#### [PROVIDED RECORDS]

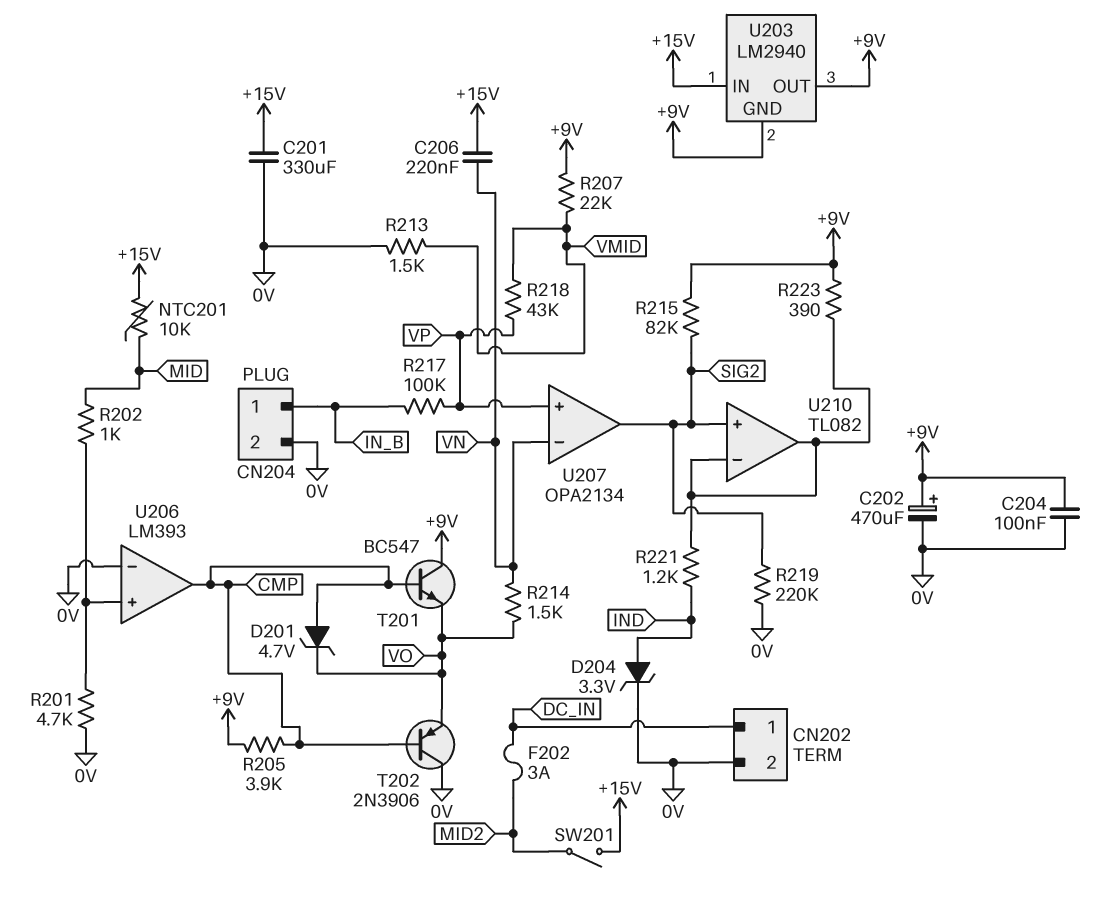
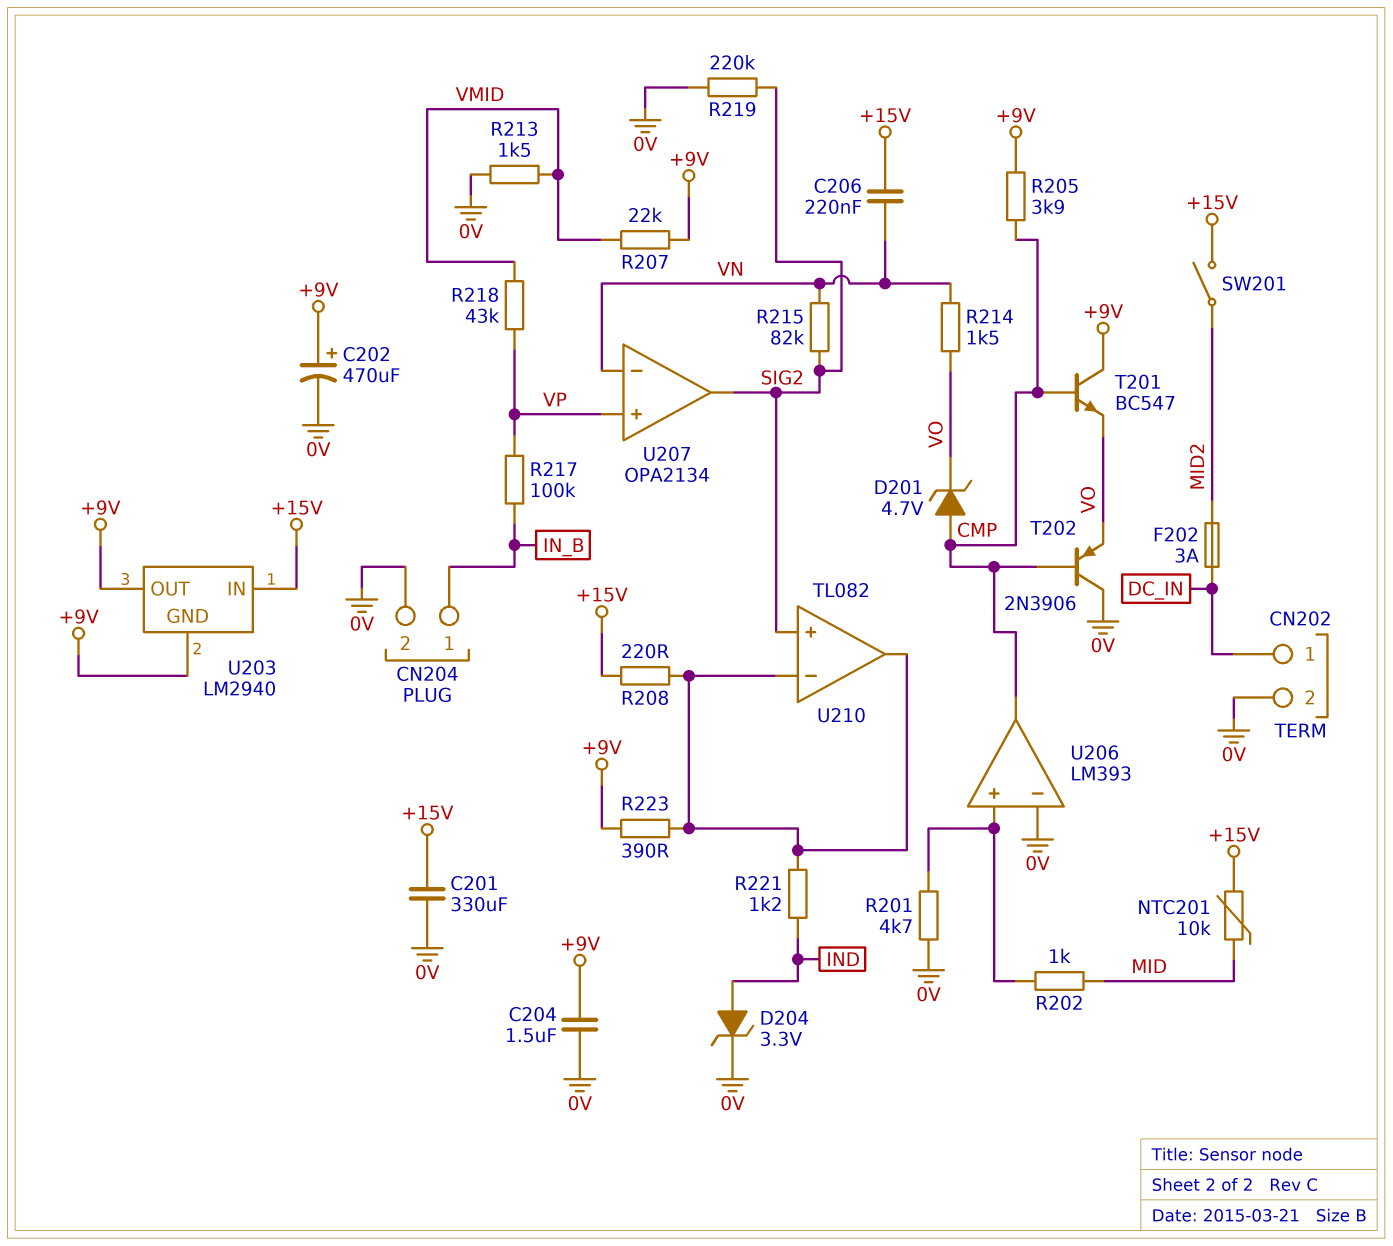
C204: 100nF (+9V, 0V) -> 1.5uF (+9V, 0V)
R208: none -> 220 (+15V, U210/in-)
R215: 82k (+9V, SIG2) -> 82k (SIG2, VN)

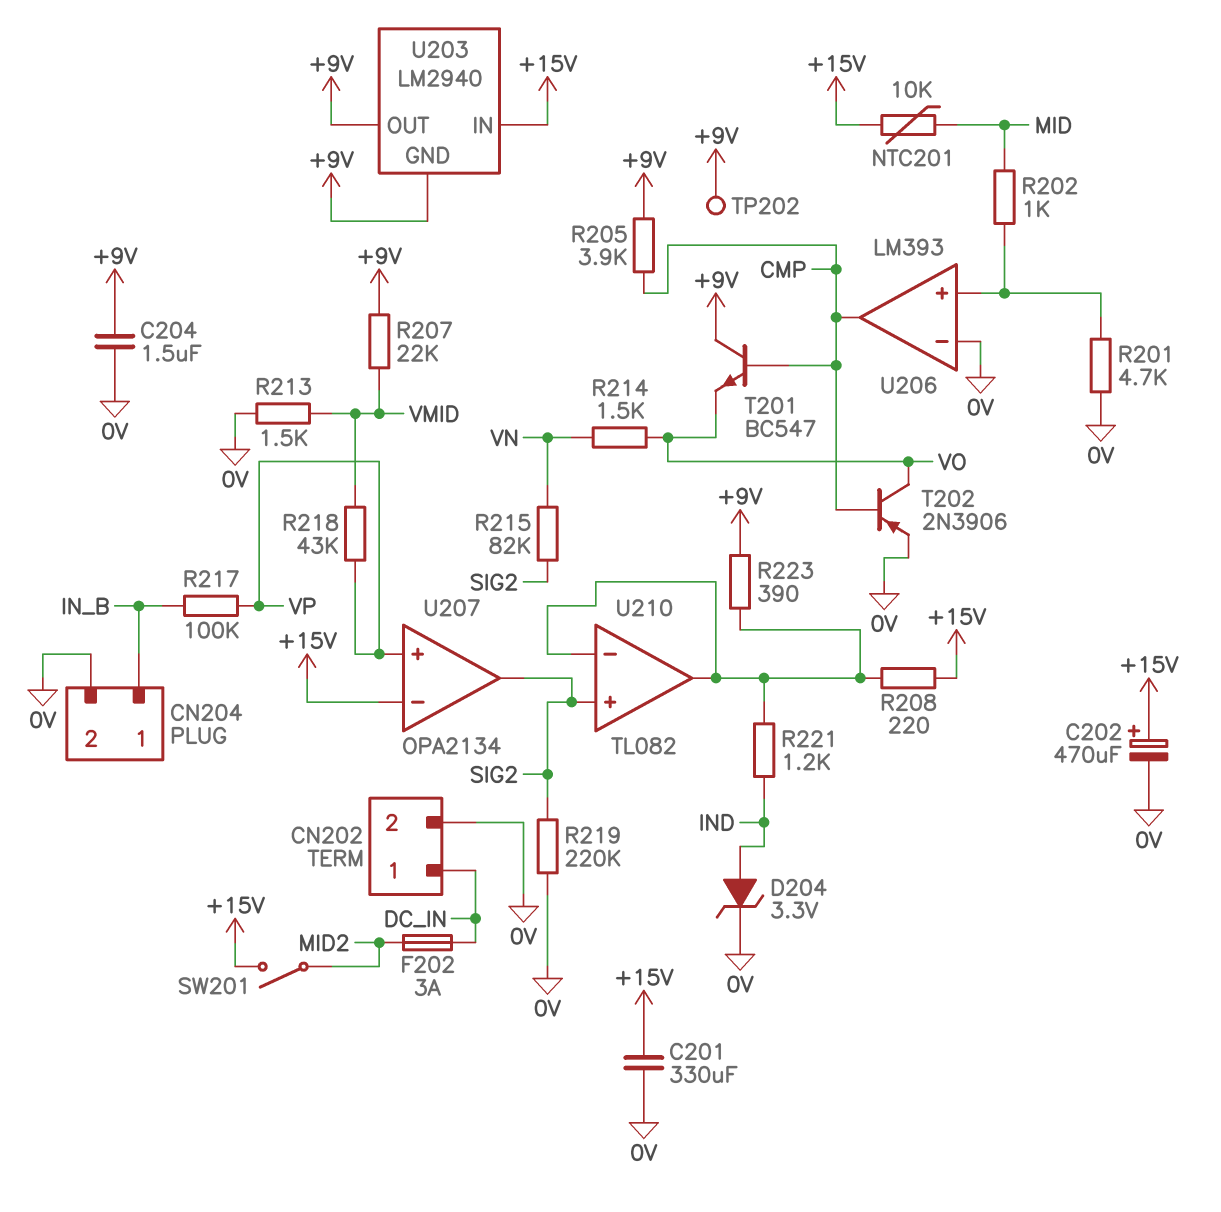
C202: 470uF (plus +9V, minus 0V) -> 470uF (plus +15V, minus 0V)
C206: 220nF (+15V, VN) -> none
D201: zener 4.7V (A CMP, K VO) -> none
T202: PNP 2N3906 (B CMP, C 0V, E VO) -> PNP 2N3906 (B CMP, C VO, E 0V)
TP202: none -> test point (+9V)
U207 pin in-: VN -> +15V

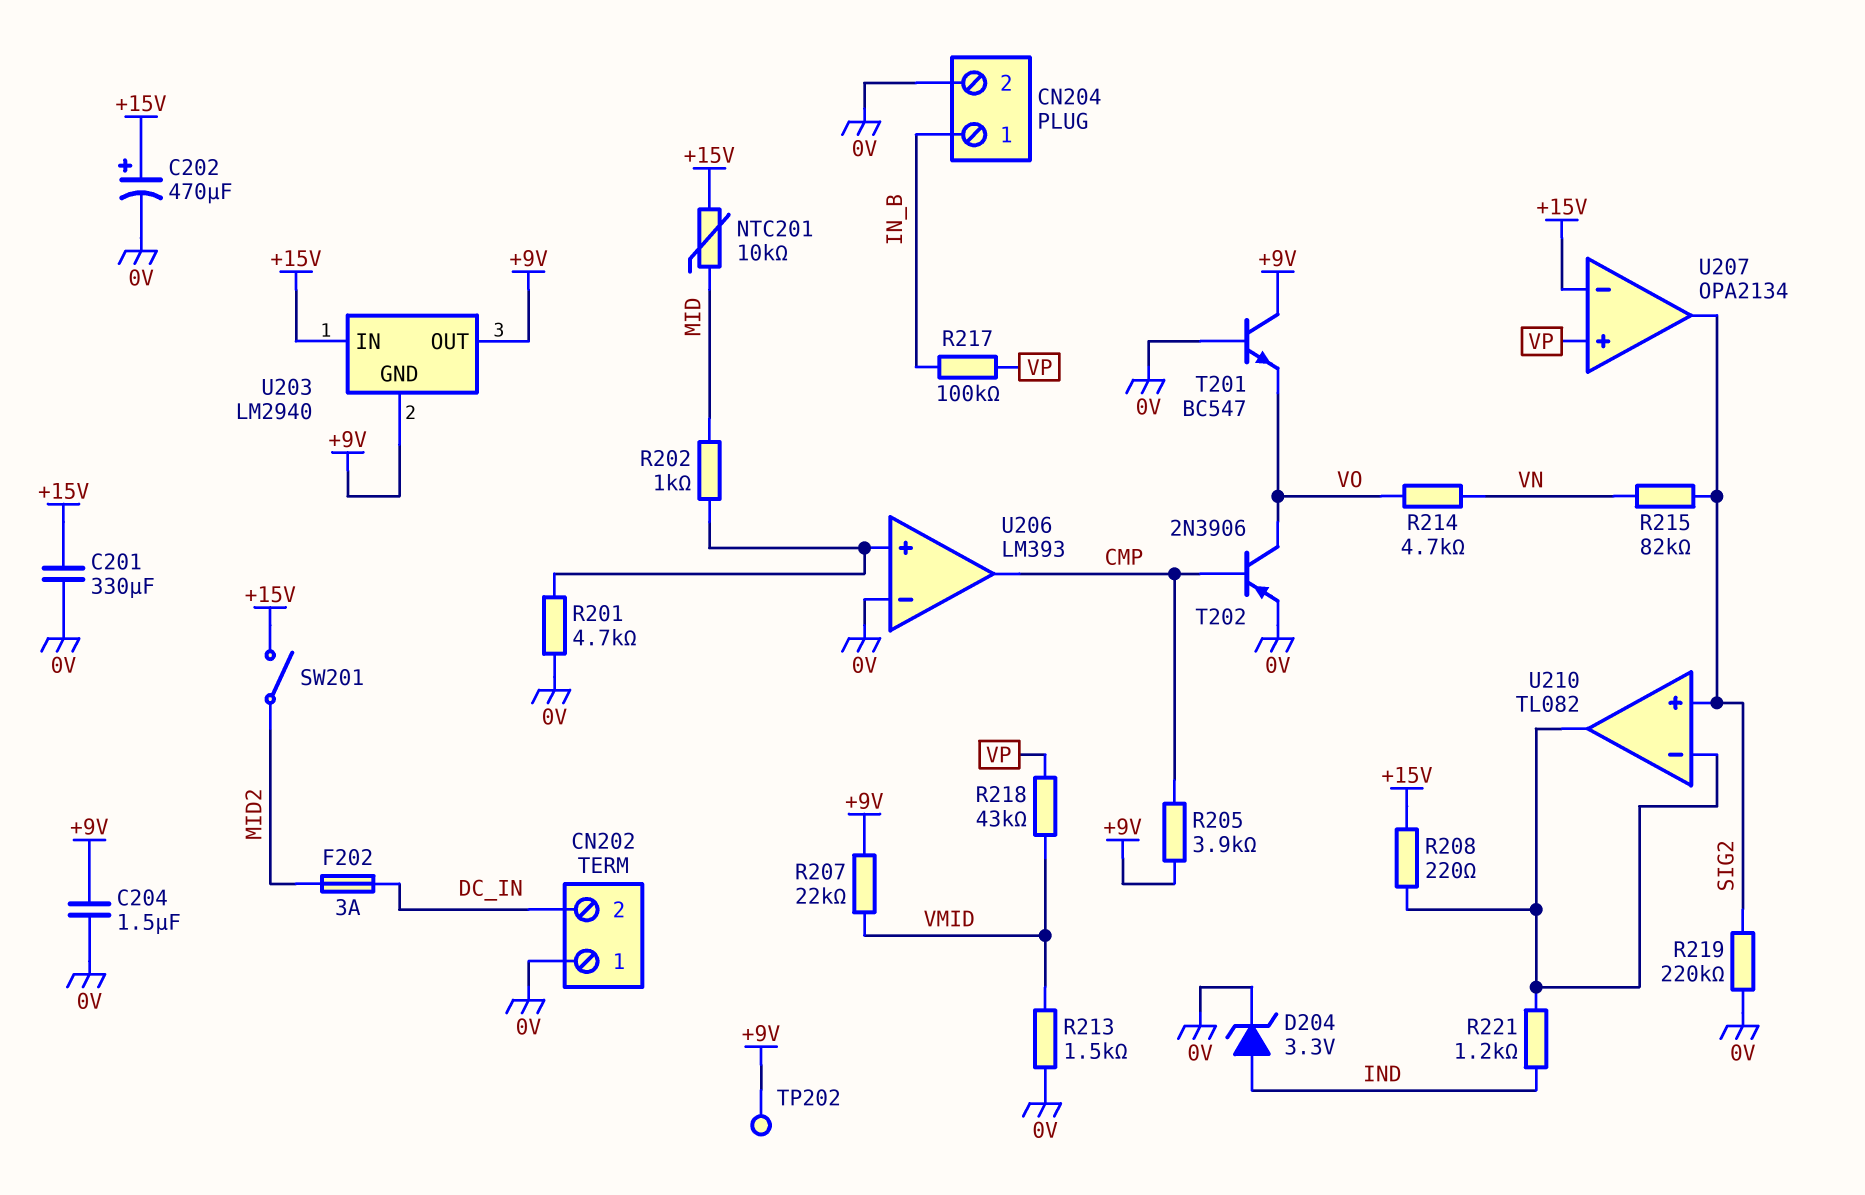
CN202 pin 1: DC_IN -> 0V
CN202 pin 2: 0V -> DC_IN
R214: 1.5k (VN, VO) -> 4.7k (VN, VO)
R223: 390 (+9V, U210/in-) -> none
T201: NPN BC547 (B CMP, C +9V, E VO) -> NPN BC547 (B 0V, C +9V, E VO)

#### [THE PROBLEM]
Nothing but the lines from the start of the records through the line holding "D201: zener 4.7V (A CMP, K VO) -> none" should be printed, exactly as written and with the pictures left out.

#### [OUTPUT]
C204: 100nF (+9V, 0V) -> 1.5uF (+9V, 0V)
R208: none -> 220 (+15V, U210/in-)
R215: 82k (+9V, SIG2) -> 82k (SIG2, VN)

C202: 470uF (plus +9V, minus 0V) -> 470uF (plus +15V, minus 0V)
C206: 220nF (+15V, VN) -> none
D201: zener 4.7V (A CMP, K VO) -> none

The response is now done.